(Problem details)
Output the full listing exactly as written, with no pictures in it.

(Data excerpt)
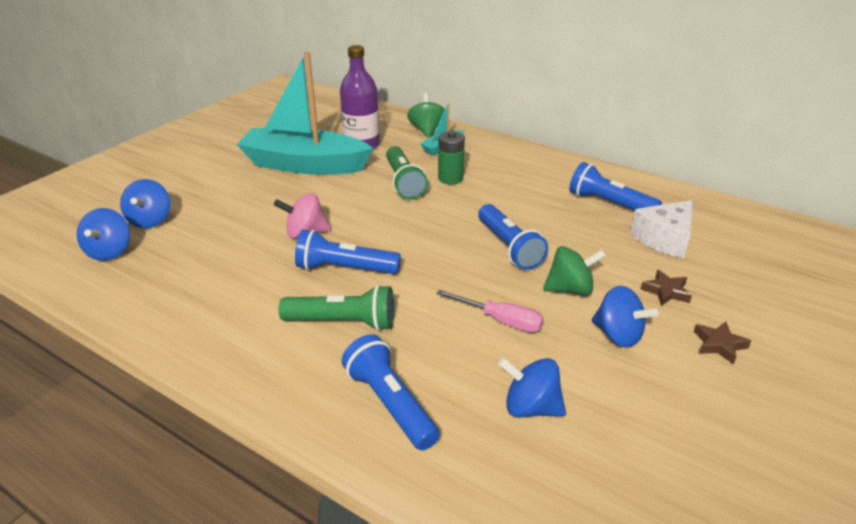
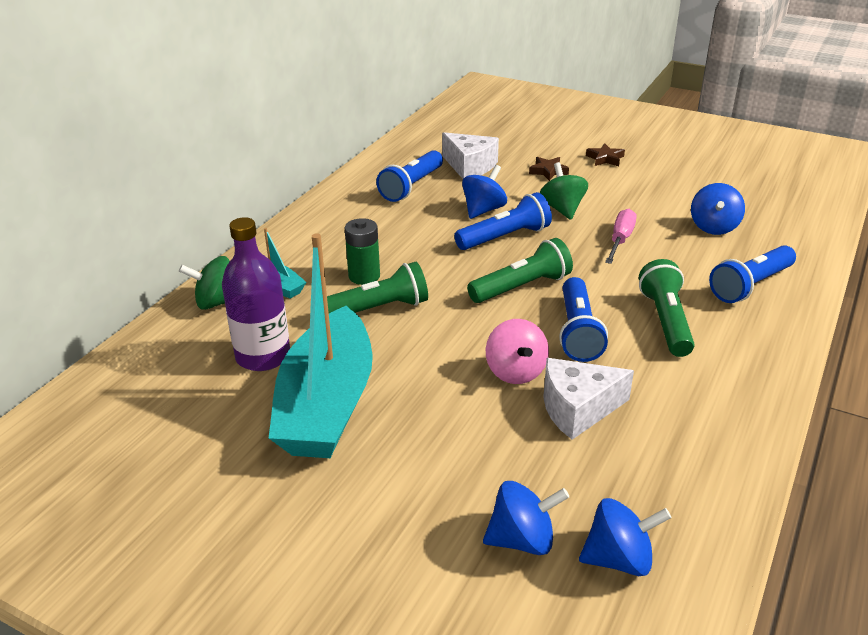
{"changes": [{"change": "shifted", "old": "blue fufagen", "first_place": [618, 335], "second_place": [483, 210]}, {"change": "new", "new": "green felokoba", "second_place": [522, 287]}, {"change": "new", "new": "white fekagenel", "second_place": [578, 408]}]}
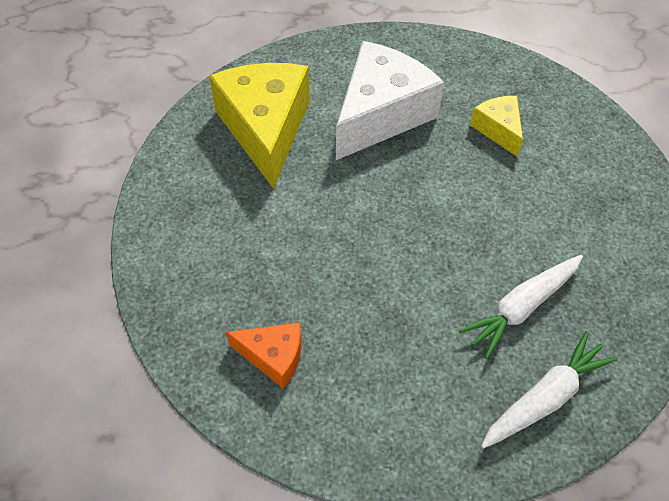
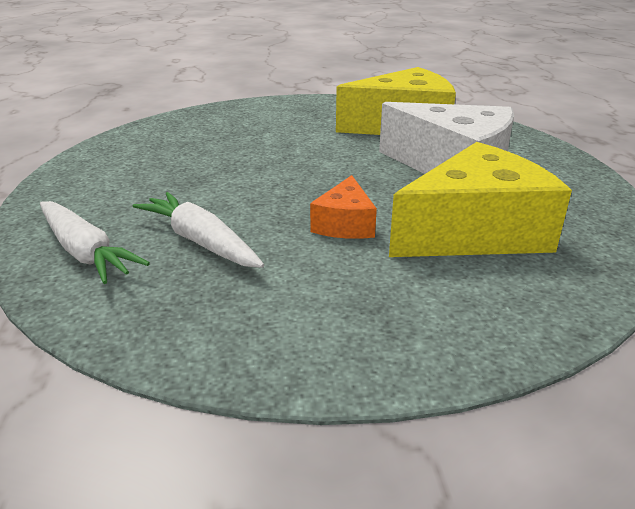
{"changes": [{"change": "shifted", "old": "orange fekagenel", "first_place": [273, 356], "second_place": [345, 224]}, {"change": "scaled", "old": "yellow fekagenel", "first_place": [498, 129], "second_place": [475, 232], "factor": 2.01}]}
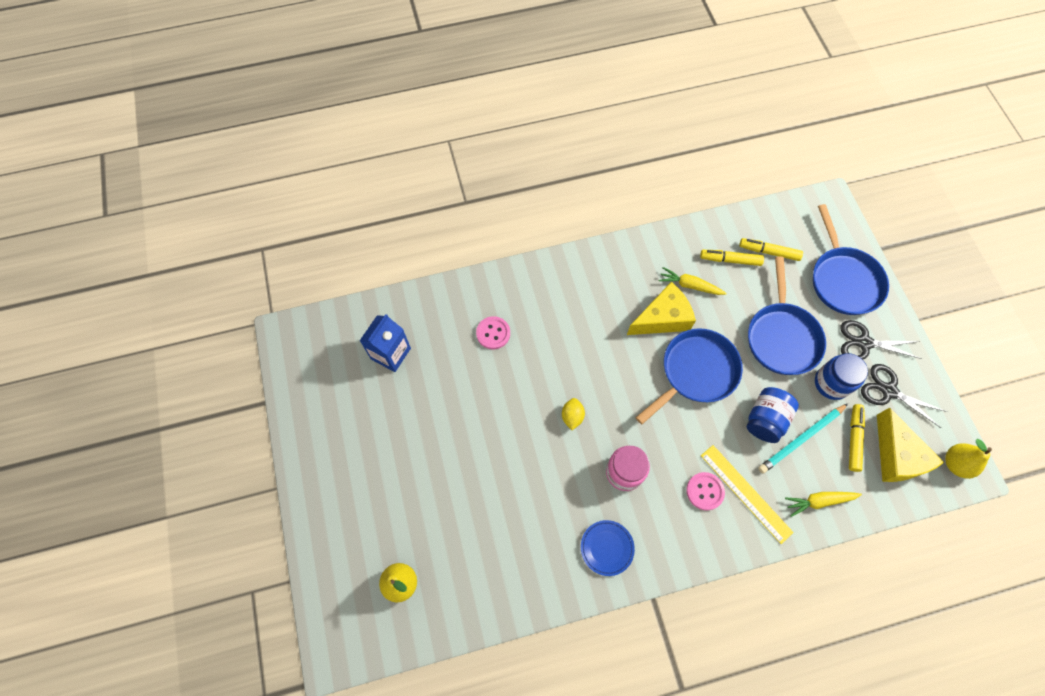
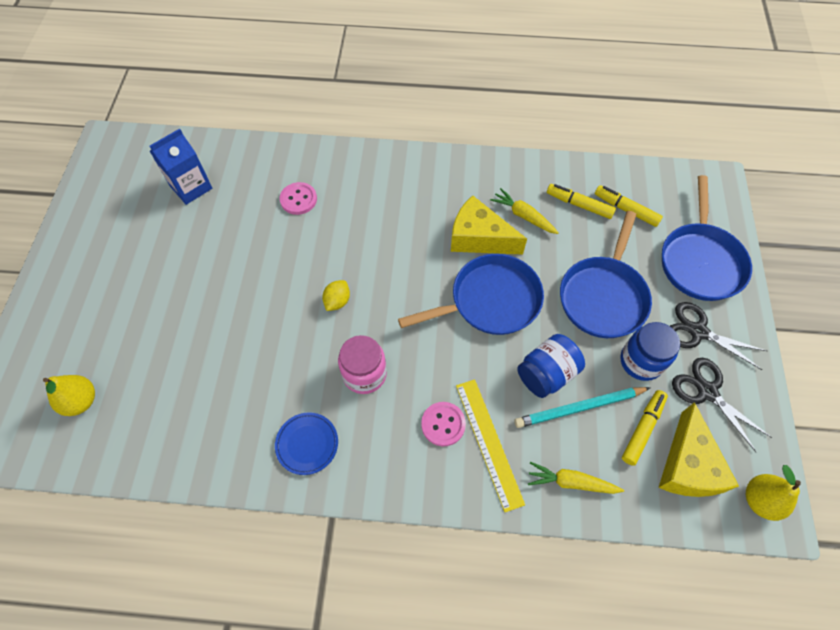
{"changes": [{"change": "rotated", "old": "yellow fekagenel", "first_place": [662, 318], "second_place": [479, 238], "degrees": -150}]}
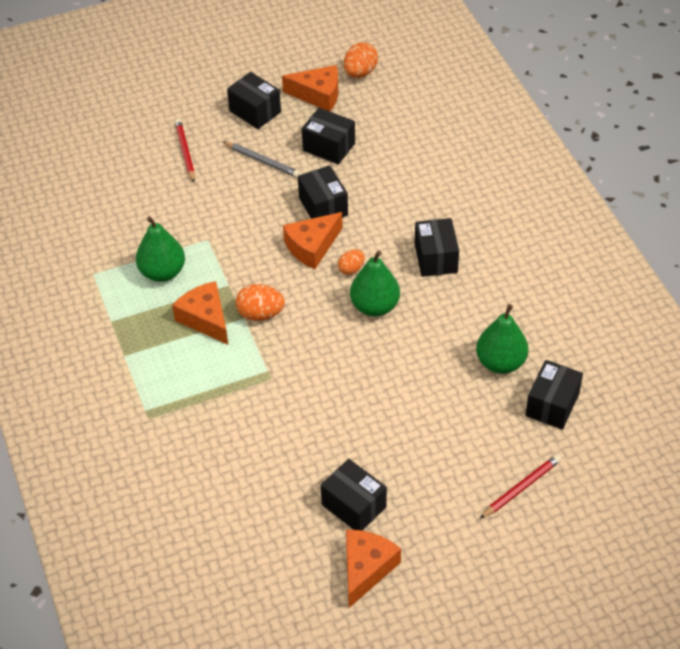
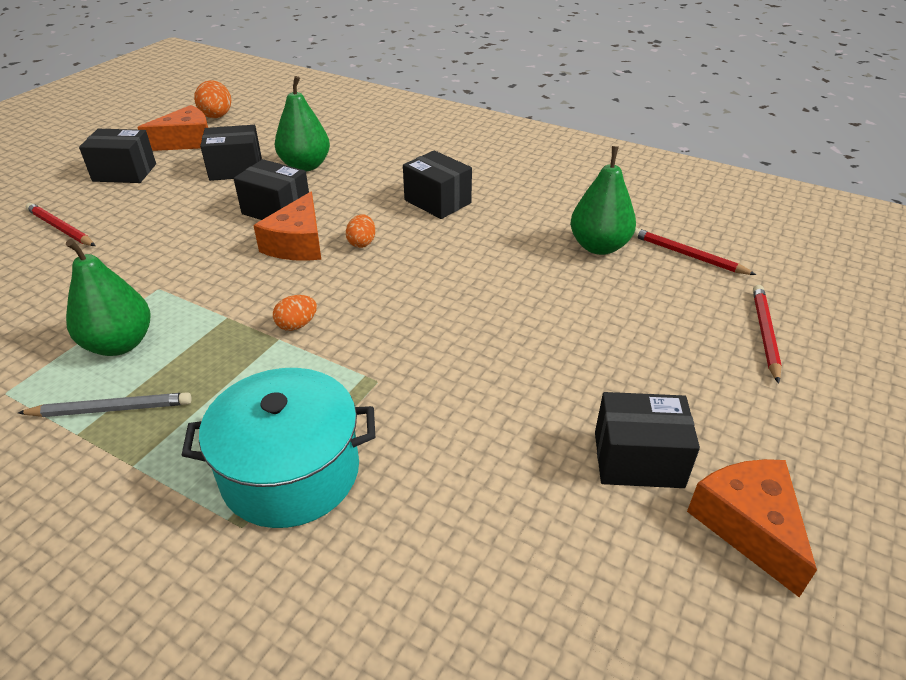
{"changes": [{"change": "shifted", "old": "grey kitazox", "first_place": [262, 161], "second_place": [111, 409]}, {"change": "new", "new": "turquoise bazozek", "second_place": [291, 472]}, {"change": "scaled", "old": "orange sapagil", "first_place": [260, 314], "second_place": [297, 325], "factor": 0.63}, {"change": "shifted", "old": "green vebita", "first_place": [374, 306], "second_place": [305, 166]}, {"change": "swapped", "old": "black nadura", "new": "red kitazox", "first_place": [552, 405], "second_place": [687, 255]}, {"change": "gone", "old": "orange fekagenel", "first_place": [205, 319]}]}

(Exercise output)
{"changes": [{"change": "shifted", "old": "blue fufagen", "first_place": [618, 335], "second_place": [483, 210]}, {"change": "new", "new": "green felokoba", "second_place": [522, 287]}, {"change": "new", "new": "white fekagenel", "second_place": [578, 408]}]}
{"changes": [{"change": "shifted", "old": "orange fekagenel", "first_place": [273, 356], "second_place": [345, 224]}, {"change": "scaled", "old": "yellow fekagenel", "first_place": [498, 129], "second_place": [475, 232], "factor": 2.01}]}
{"changes": [{"change": "rotated", "old": "yellow fekagenel", "first_place": [662, 318], "second_place": [479, 238], "degrees": -150}]}
{"changes": [{"change": "shifted", "old": "grey kitazox", "first_place": [262, 161], "second_place": [111, 409]}, {"change": "new", "new": "turquoise bazozek", "second_place": [291, 472]}, {"change": "scaled", "old": "orange sapagil", "first_place": [260, 314], "second_place": [297, 325], "factor": 0.63}, {"change": "shifted", "old": "green vebita", "first_place": [374, 306], "second_place": [305, 166]}, {"change": "swapped", "old": "black nadura", "new": "red kitazox", "first_place": [552, 405], "second_place": [687, 255]}, {"change": "gone", "old": "orange fekagenel", "first_place": [205, 319]}]}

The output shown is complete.